[Available data Boundary: Start]

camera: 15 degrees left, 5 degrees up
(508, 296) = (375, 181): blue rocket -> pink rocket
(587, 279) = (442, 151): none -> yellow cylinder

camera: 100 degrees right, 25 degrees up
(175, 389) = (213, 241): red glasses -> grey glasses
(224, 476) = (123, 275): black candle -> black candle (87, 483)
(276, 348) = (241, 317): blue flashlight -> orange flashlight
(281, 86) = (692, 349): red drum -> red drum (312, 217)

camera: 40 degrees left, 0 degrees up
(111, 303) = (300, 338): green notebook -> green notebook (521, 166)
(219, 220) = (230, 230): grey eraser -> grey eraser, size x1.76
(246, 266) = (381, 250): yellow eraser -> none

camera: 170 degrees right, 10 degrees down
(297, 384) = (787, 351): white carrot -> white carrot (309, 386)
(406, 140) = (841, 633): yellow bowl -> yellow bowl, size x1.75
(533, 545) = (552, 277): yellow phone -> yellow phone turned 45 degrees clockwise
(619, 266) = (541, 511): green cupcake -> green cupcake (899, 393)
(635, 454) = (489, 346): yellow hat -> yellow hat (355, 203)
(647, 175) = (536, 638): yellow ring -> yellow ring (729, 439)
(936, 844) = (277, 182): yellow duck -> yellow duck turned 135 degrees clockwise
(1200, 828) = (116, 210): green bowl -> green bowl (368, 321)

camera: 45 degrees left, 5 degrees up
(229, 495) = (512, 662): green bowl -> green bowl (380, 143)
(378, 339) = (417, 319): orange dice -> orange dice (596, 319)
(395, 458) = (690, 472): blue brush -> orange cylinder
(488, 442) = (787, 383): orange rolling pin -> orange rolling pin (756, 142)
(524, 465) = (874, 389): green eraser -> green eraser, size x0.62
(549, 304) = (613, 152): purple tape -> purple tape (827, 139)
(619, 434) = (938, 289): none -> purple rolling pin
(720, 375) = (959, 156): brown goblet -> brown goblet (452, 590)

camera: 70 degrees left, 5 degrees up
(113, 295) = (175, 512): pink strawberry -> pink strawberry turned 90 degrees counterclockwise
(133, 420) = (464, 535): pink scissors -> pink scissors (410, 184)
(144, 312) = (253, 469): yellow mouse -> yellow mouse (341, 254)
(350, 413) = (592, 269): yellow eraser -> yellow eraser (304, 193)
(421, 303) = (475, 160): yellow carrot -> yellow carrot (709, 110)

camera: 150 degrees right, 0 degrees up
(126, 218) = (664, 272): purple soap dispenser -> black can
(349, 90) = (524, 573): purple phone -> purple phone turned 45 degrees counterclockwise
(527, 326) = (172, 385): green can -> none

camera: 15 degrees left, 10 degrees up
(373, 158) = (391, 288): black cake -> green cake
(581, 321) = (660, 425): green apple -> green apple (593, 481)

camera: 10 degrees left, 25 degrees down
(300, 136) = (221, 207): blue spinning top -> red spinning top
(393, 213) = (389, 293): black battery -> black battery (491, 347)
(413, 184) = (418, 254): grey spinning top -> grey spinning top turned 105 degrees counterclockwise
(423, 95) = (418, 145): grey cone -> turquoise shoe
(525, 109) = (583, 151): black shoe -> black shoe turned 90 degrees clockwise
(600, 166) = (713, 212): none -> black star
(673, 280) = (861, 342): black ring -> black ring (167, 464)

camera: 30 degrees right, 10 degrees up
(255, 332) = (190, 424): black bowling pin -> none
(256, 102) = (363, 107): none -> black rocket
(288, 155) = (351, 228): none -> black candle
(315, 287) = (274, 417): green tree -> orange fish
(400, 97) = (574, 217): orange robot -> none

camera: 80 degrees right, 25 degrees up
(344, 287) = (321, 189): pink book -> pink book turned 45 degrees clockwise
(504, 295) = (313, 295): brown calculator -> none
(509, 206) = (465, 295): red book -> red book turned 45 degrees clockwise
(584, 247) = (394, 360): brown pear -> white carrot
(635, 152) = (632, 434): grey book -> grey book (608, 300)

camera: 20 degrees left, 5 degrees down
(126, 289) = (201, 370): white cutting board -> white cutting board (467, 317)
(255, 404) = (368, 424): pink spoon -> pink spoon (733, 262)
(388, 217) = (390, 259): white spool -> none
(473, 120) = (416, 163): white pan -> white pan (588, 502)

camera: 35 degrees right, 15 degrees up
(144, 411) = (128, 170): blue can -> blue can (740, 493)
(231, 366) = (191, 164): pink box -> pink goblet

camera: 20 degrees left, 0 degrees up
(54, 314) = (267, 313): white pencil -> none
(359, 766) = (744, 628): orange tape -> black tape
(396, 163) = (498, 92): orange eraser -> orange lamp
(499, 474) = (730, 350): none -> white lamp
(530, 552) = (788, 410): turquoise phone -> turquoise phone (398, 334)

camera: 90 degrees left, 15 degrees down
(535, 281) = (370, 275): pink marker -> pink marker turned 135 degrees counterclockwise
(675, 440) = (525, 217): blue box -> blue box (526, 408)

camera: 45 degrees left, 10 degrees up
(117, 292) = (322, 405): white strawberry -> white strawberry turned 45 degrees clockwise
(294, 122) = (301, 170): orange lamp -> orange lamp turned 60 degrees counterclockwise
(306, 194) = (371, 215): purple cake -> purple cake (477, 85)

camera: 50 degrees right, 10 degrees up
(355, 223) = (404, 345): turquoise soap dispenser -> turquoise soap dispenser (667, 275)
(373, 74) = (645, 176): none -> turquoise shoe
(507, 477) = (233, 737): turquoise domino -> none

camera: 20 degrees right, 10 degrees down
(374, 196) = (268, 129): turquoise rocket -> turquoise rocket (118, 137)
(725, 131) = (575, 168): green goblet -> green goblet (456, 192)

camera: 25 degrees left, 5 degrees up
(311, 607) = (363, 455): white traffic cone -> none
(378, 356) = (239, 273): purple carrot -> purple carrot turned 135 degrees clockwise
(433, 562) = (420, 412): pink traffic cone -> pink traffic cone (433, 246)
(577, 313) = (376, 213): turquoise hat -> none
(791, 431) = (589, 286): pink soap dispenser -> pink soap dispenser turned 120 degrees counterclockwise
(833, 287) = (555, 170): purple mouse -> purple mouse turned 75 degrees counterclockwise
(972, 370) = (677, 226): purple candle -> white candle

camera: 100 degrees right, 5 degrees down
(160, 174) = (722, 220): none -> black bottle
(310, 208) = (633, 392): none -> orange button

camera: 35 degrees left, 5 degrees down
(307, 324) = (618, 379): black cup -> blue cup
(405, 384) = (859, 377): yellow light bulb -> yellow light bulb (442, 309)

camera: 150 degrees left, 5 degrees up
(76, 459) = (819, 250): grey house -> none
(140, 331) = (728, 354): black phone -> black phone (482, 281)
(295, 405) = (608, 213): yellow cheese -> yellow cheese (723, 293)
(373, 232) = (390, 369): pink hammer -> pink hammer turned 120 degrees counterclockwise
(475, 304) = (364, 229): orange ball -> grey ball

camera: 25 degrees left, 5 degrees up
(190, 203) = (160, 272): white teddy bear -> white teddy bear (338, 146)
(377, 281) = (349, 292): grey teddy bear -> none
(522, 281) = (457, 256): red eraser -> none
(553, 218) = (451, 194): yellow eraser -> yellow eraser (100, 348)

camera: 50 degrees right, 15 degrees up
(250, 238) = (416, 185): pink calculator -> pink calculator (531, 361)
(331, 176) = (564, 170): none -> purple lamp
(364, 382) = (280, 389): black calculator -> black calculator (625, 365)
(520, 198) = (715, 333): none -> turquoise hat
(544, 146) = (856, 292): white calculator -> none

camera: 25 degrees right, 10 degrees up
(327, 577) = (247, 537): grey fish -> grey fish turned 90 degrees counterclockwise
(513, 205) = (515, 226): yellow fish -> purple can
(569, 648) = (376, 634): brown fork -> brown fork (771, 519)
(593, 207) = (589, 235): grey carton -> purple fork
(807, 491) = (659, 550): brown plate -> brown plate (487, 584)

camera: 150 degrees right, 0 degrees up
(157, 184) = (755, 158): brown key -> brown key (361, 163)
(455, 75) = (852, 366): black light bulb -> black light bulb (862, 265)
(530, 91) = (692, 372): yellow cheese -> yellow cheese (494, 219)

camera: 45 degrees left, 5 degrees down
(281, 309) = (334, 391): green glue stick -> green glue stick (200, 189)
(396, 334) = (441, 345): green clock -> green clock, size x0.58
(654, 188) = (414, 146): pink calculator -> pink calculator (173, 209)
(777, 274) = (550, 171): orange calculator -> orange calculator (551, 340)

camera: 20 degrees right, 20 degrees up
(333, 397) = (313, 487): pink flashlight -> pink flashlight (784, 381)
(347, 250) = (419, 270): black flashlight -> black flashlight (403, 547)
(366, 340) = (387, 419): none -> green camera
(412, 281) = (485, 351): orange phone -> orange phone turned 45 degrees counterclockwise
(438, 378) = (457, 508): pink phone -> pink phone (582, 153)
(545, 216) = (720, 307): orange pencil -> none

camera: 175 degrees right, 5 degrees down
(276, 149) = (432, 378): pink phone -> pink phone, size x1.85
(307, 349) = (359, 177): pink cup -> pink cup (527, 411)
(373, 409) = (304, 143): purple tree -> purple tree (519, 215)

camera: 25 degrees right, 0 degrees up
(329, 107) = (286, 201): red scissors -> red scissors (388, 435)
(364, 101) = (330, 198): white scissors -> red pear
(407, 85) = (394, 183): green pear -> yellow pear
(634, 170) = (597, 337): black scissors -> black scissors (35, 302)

[Available data Boundary: End]

§ **To do**
Please output the lines of the listing above that fall in the stretch from the one with "camera: 70 degrees left, 5 degrees up" through the one with "(421, 303) = (475, 160): yellow", exactly and only those.

§ **Task answer**
camera: 70 degrees left, 5 degrees up
(113, 295) = (175, 512): pink strawberry -> pink strawberry turned 90 degrees counterclockwise
(133, 420) = (464, 535): pink scissors -> pink scissors (410, 184)
(144, 312) = (253, 469): yellow mouse -> yellow mouse (341, 254)
(350, 413) = (592, 269): yellow eraser -> yellow eraser (304, 193)
(421, 303) = (475, 160): yellow carrot -> yellow carrot (709, 110)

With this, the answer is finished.